Pick out every line of the items below that contains the word "major", treating case as significant.

--- Begin RECORDS FOR THIS EXERCISE ---

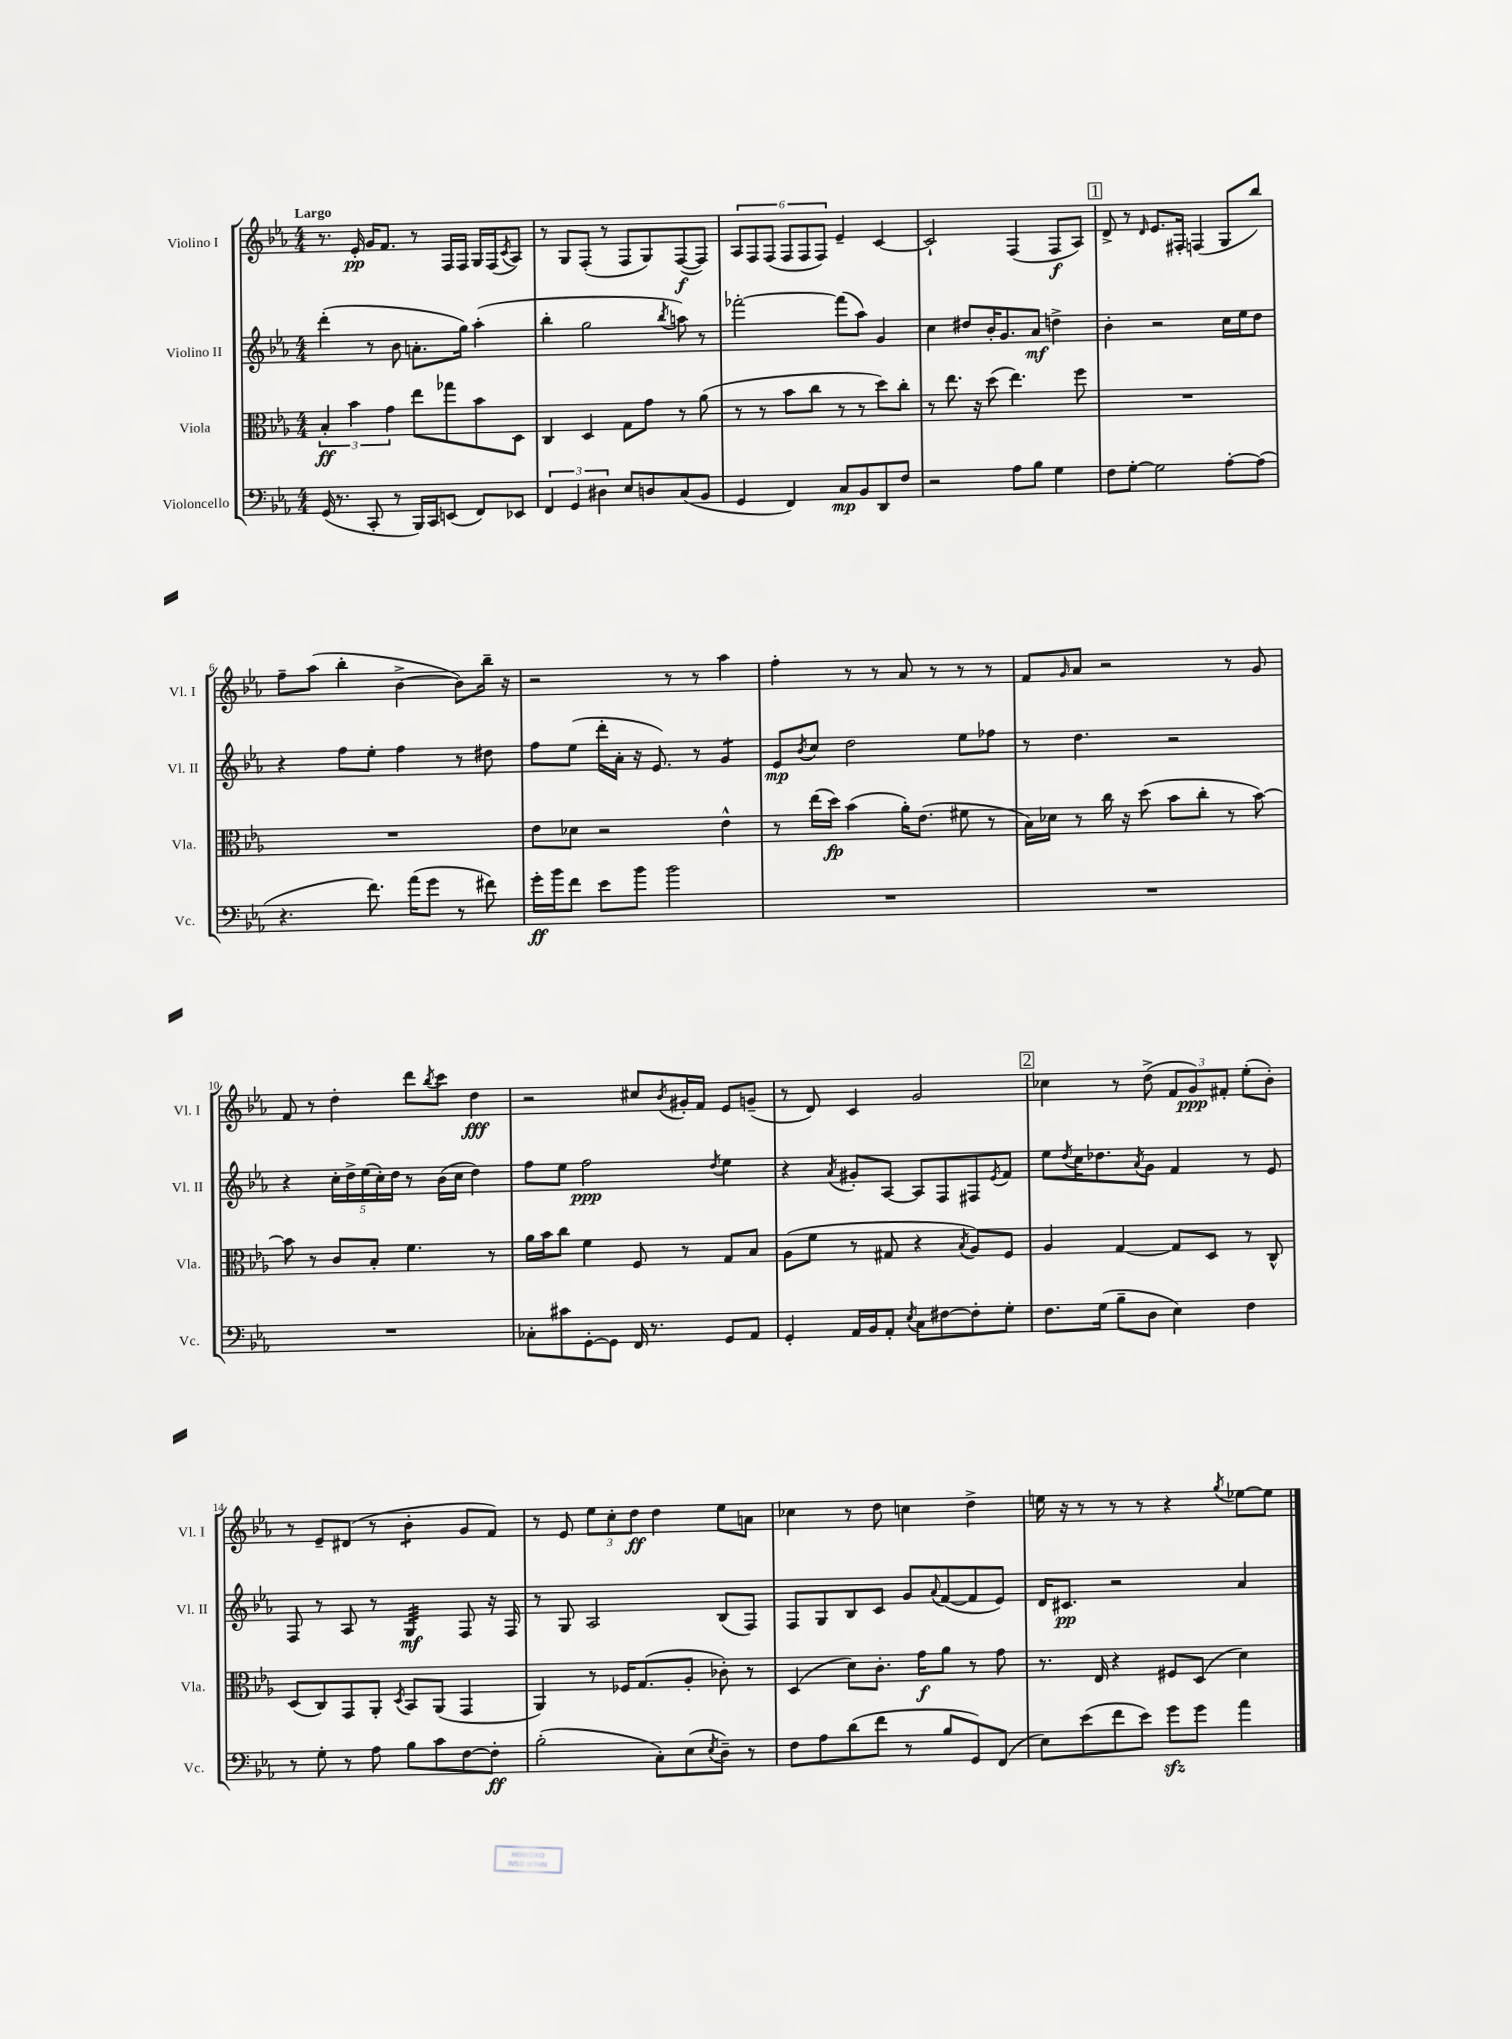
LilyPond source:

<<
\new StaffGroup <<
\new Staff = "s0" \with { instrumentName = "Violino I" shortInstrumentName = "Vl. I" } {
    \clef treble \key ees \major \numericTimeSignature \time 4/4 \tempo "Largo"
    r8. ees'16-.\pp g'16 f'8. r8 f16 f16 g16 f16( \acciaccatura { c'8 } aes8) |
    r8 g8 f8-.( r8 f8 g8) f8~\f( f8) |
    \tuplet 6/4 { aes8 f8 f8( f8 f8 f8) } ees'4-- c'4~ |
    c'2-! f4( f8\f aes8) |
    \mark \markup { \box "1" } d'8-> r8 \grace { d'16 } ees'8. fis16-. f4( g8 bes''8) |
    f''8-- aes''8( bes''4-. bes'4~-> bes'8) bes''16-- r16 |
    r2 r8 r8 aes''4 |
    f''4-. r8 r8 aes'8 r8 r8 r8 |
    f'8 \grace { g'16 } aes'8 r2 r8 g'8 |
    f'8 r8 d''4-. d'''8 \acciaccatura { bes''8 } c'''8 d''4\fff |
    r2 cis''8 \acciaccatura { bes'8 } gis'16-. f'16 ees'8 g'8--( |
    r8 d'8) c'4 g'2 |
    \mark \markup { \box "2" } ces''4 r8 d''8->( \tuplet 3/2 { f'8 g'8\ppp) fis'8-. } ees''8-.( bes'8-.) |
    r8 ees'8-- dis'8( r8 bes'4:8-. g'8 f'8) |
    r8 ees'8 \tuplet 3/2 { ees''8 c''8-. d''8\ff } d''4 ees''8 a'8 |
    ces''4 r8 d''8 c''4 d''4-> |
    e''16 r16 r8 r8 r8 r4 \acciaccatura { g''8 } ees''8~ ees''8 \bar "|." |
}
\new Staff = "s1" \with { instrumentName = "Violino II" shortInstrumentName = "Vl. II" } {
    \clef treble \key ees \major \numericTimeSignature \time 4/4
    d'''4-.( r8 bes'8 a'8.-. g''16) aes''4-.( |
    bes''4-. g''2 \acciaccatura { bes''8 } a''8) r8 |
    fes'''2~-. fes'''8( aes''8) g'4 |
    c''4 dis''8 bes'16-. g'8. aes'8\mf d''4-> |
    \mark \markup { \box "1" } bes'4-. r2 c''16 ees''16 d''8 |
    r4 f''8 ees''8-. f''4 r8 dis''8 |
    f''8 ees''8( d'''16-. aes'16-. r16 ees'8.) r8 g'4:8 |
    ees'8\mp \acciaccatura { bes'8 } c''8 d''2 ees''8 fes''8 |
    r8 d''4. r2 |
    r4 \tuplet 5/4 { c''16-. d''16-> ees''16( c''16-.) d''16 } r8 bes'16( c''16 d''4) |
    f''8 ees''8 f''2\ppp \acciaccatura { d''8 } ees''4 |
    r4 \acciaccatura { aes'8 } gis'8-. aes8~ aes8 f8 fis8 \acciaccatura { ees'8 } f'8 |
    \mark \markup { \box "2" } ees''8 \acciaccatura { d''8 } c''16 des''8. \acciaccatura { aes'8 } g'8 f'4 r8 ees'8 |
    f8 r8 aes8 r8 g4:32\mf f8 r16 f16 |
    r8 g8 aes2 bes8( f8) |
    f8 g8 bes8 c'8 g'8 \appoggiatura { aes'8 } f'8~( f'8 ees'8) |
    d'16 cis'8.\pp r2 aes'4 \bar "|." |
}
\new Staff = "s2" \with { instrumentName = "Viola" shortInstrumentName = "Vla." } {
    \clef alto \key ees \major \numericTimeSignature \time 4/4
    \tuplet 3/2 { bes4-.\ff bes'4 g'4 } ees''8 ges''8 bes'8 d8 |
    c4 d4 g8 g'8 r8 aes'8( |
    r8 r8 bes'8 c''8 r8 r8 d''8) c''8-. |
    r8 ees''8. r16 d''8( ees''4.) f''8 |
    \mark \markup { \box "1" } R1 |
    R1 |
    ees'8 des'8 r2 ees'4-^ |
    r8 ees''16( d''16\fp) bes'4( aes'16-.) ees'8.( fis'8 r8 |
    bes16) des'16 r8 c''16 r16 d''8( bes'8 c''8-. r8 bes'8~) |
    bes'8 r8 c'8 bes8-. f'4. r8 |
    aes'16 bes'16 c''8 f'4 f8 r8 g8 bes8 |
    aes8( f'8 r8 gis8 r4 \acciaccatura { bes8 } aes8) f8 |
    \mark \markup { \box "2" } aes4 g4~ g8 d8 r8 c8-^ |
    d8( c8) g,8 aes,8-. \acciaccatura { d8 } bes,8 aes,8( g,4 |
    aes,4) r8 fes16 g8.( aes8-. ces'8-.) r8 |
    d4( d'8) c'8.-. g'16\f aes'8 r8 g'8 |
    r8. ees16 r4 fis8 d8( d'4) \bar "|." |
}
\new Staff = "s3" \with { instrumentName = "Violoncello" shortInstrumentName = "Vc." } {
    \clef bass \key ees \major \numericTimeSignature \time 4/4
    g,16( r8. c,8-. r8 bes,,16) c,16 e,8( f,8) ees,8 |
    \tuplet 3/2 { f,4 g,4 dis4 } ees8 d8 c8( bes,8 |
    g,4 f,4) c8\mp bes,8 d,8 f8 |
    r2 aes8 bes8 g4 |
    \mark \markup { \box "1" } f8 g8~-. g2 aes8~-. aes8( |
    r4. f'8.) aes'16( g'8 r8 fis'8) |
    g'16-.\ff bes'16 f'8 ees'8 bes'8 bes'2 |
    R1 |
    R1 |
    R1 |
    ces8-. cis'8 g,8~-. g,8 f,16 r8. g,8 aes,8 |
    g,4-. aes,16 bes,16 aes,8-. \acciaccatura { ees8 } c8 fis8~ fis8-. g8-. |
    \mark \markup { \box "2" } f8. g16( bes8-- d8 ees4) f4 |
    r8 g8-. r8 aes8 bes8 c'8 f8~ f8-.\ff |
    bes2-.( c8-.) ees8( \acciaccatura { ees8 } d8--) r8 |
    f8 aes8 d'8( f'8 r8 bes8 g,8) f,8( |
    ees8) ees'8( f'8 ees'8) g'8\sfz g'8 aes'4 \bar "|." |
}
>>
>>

--- End RECORDS FOR THIS EXERCISE ---

▶ EXERCISE ANSWER:
    \clef treble \key ees \major \numericTimeSignature \time 4/4 \tempo "Largo"
    \clef treble \key ees \major \numericTimeSignature \time 4/4
    \clef alto \key ees \major \numericTimeSignature \time 4/4
    \clef bass \key ees \major \numericTimeSignature \time 4/4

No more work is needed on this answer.